§ WORK REQUIRED
Please, could you print all the lines below exactly, leaving out the pictures?

MATERIAL SUPPLIED START

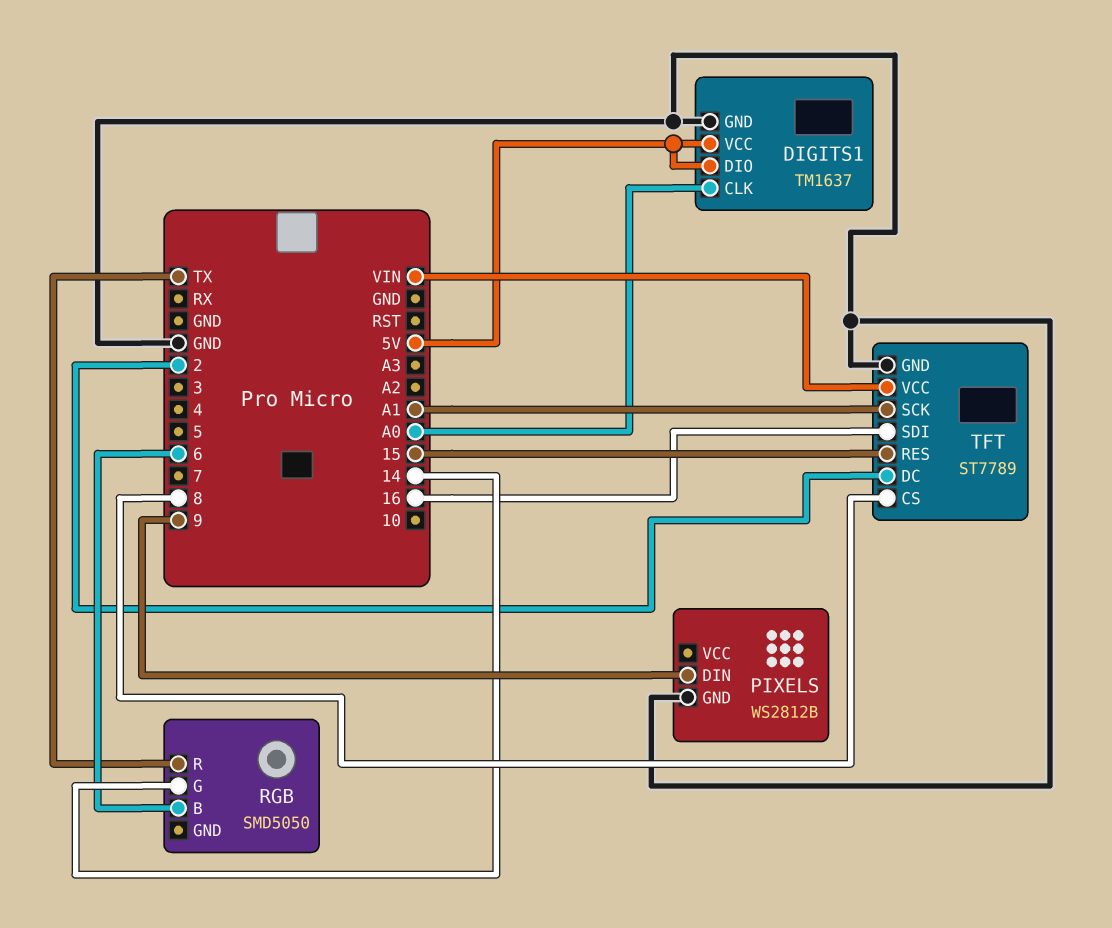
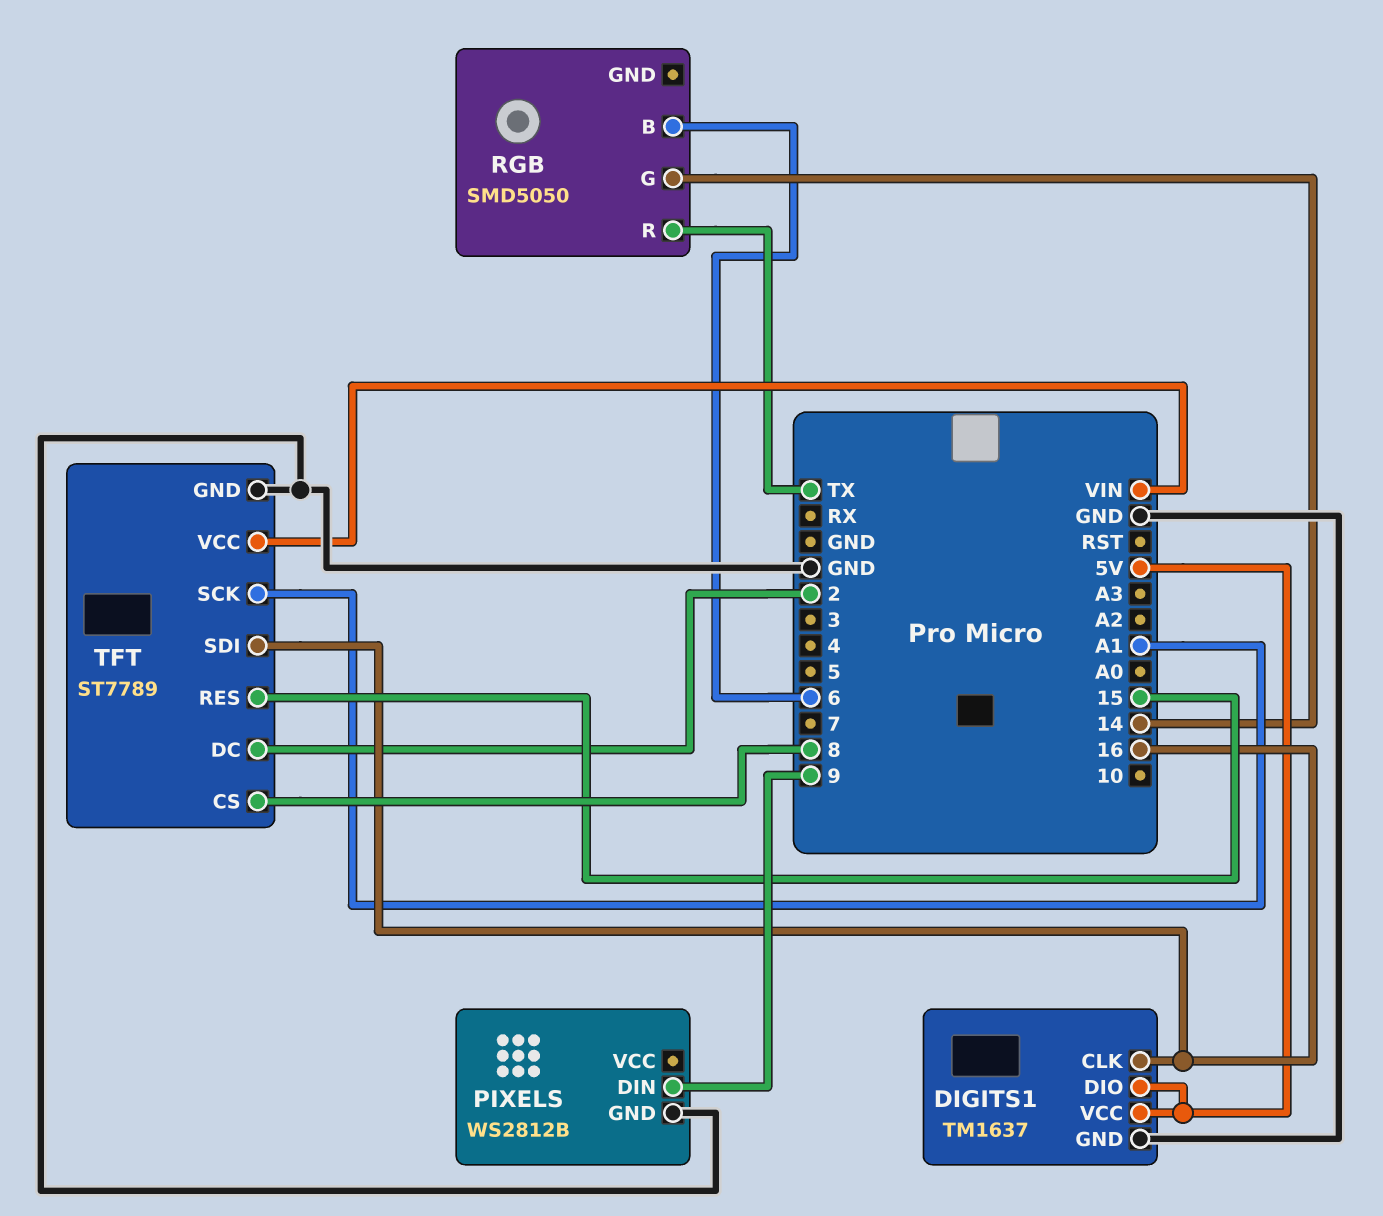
DIGITS1 pin CLK: A0 -> 16

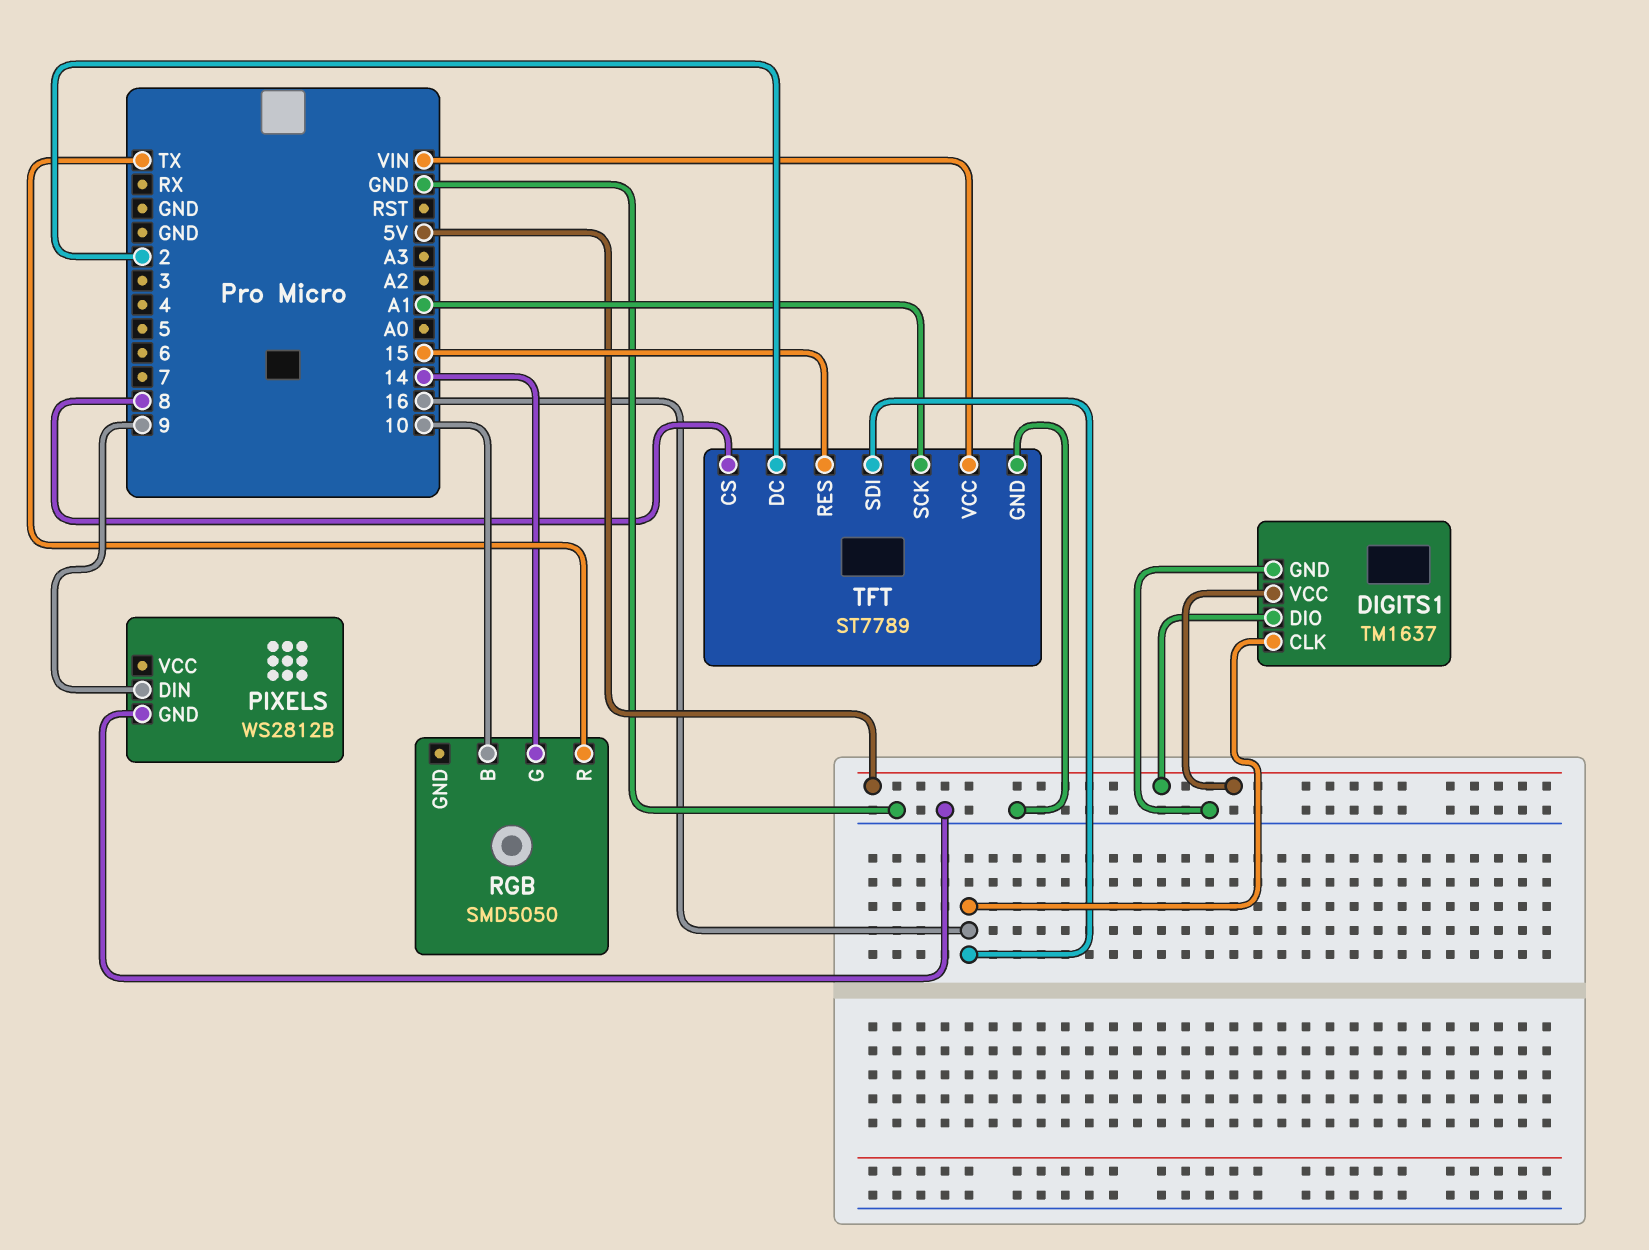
RGB pin B: 6 -> 10

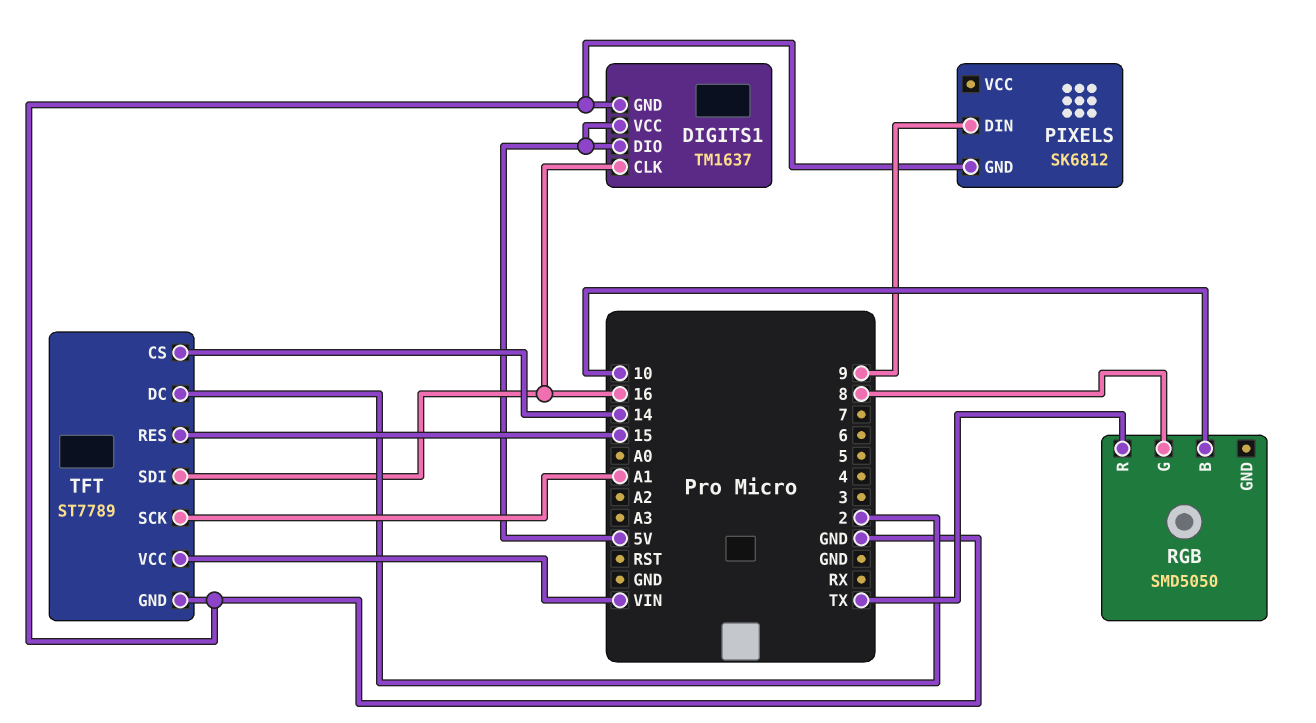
PIXELS: WS2812B -> SK6812
RGB pin G: 14 -> 8
TFT pin CS: 8 -> 14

MATERIAL SUPPLIED END

§ EXPECTED ANSWER
DIGITS1 pin CLK: A0 -> 16

RGB pin B: 6 -> 10

PIXELS: WS2812B -> SK6812
RGB pin G: 14 -> 8
TFT pin CS: 8 -> 14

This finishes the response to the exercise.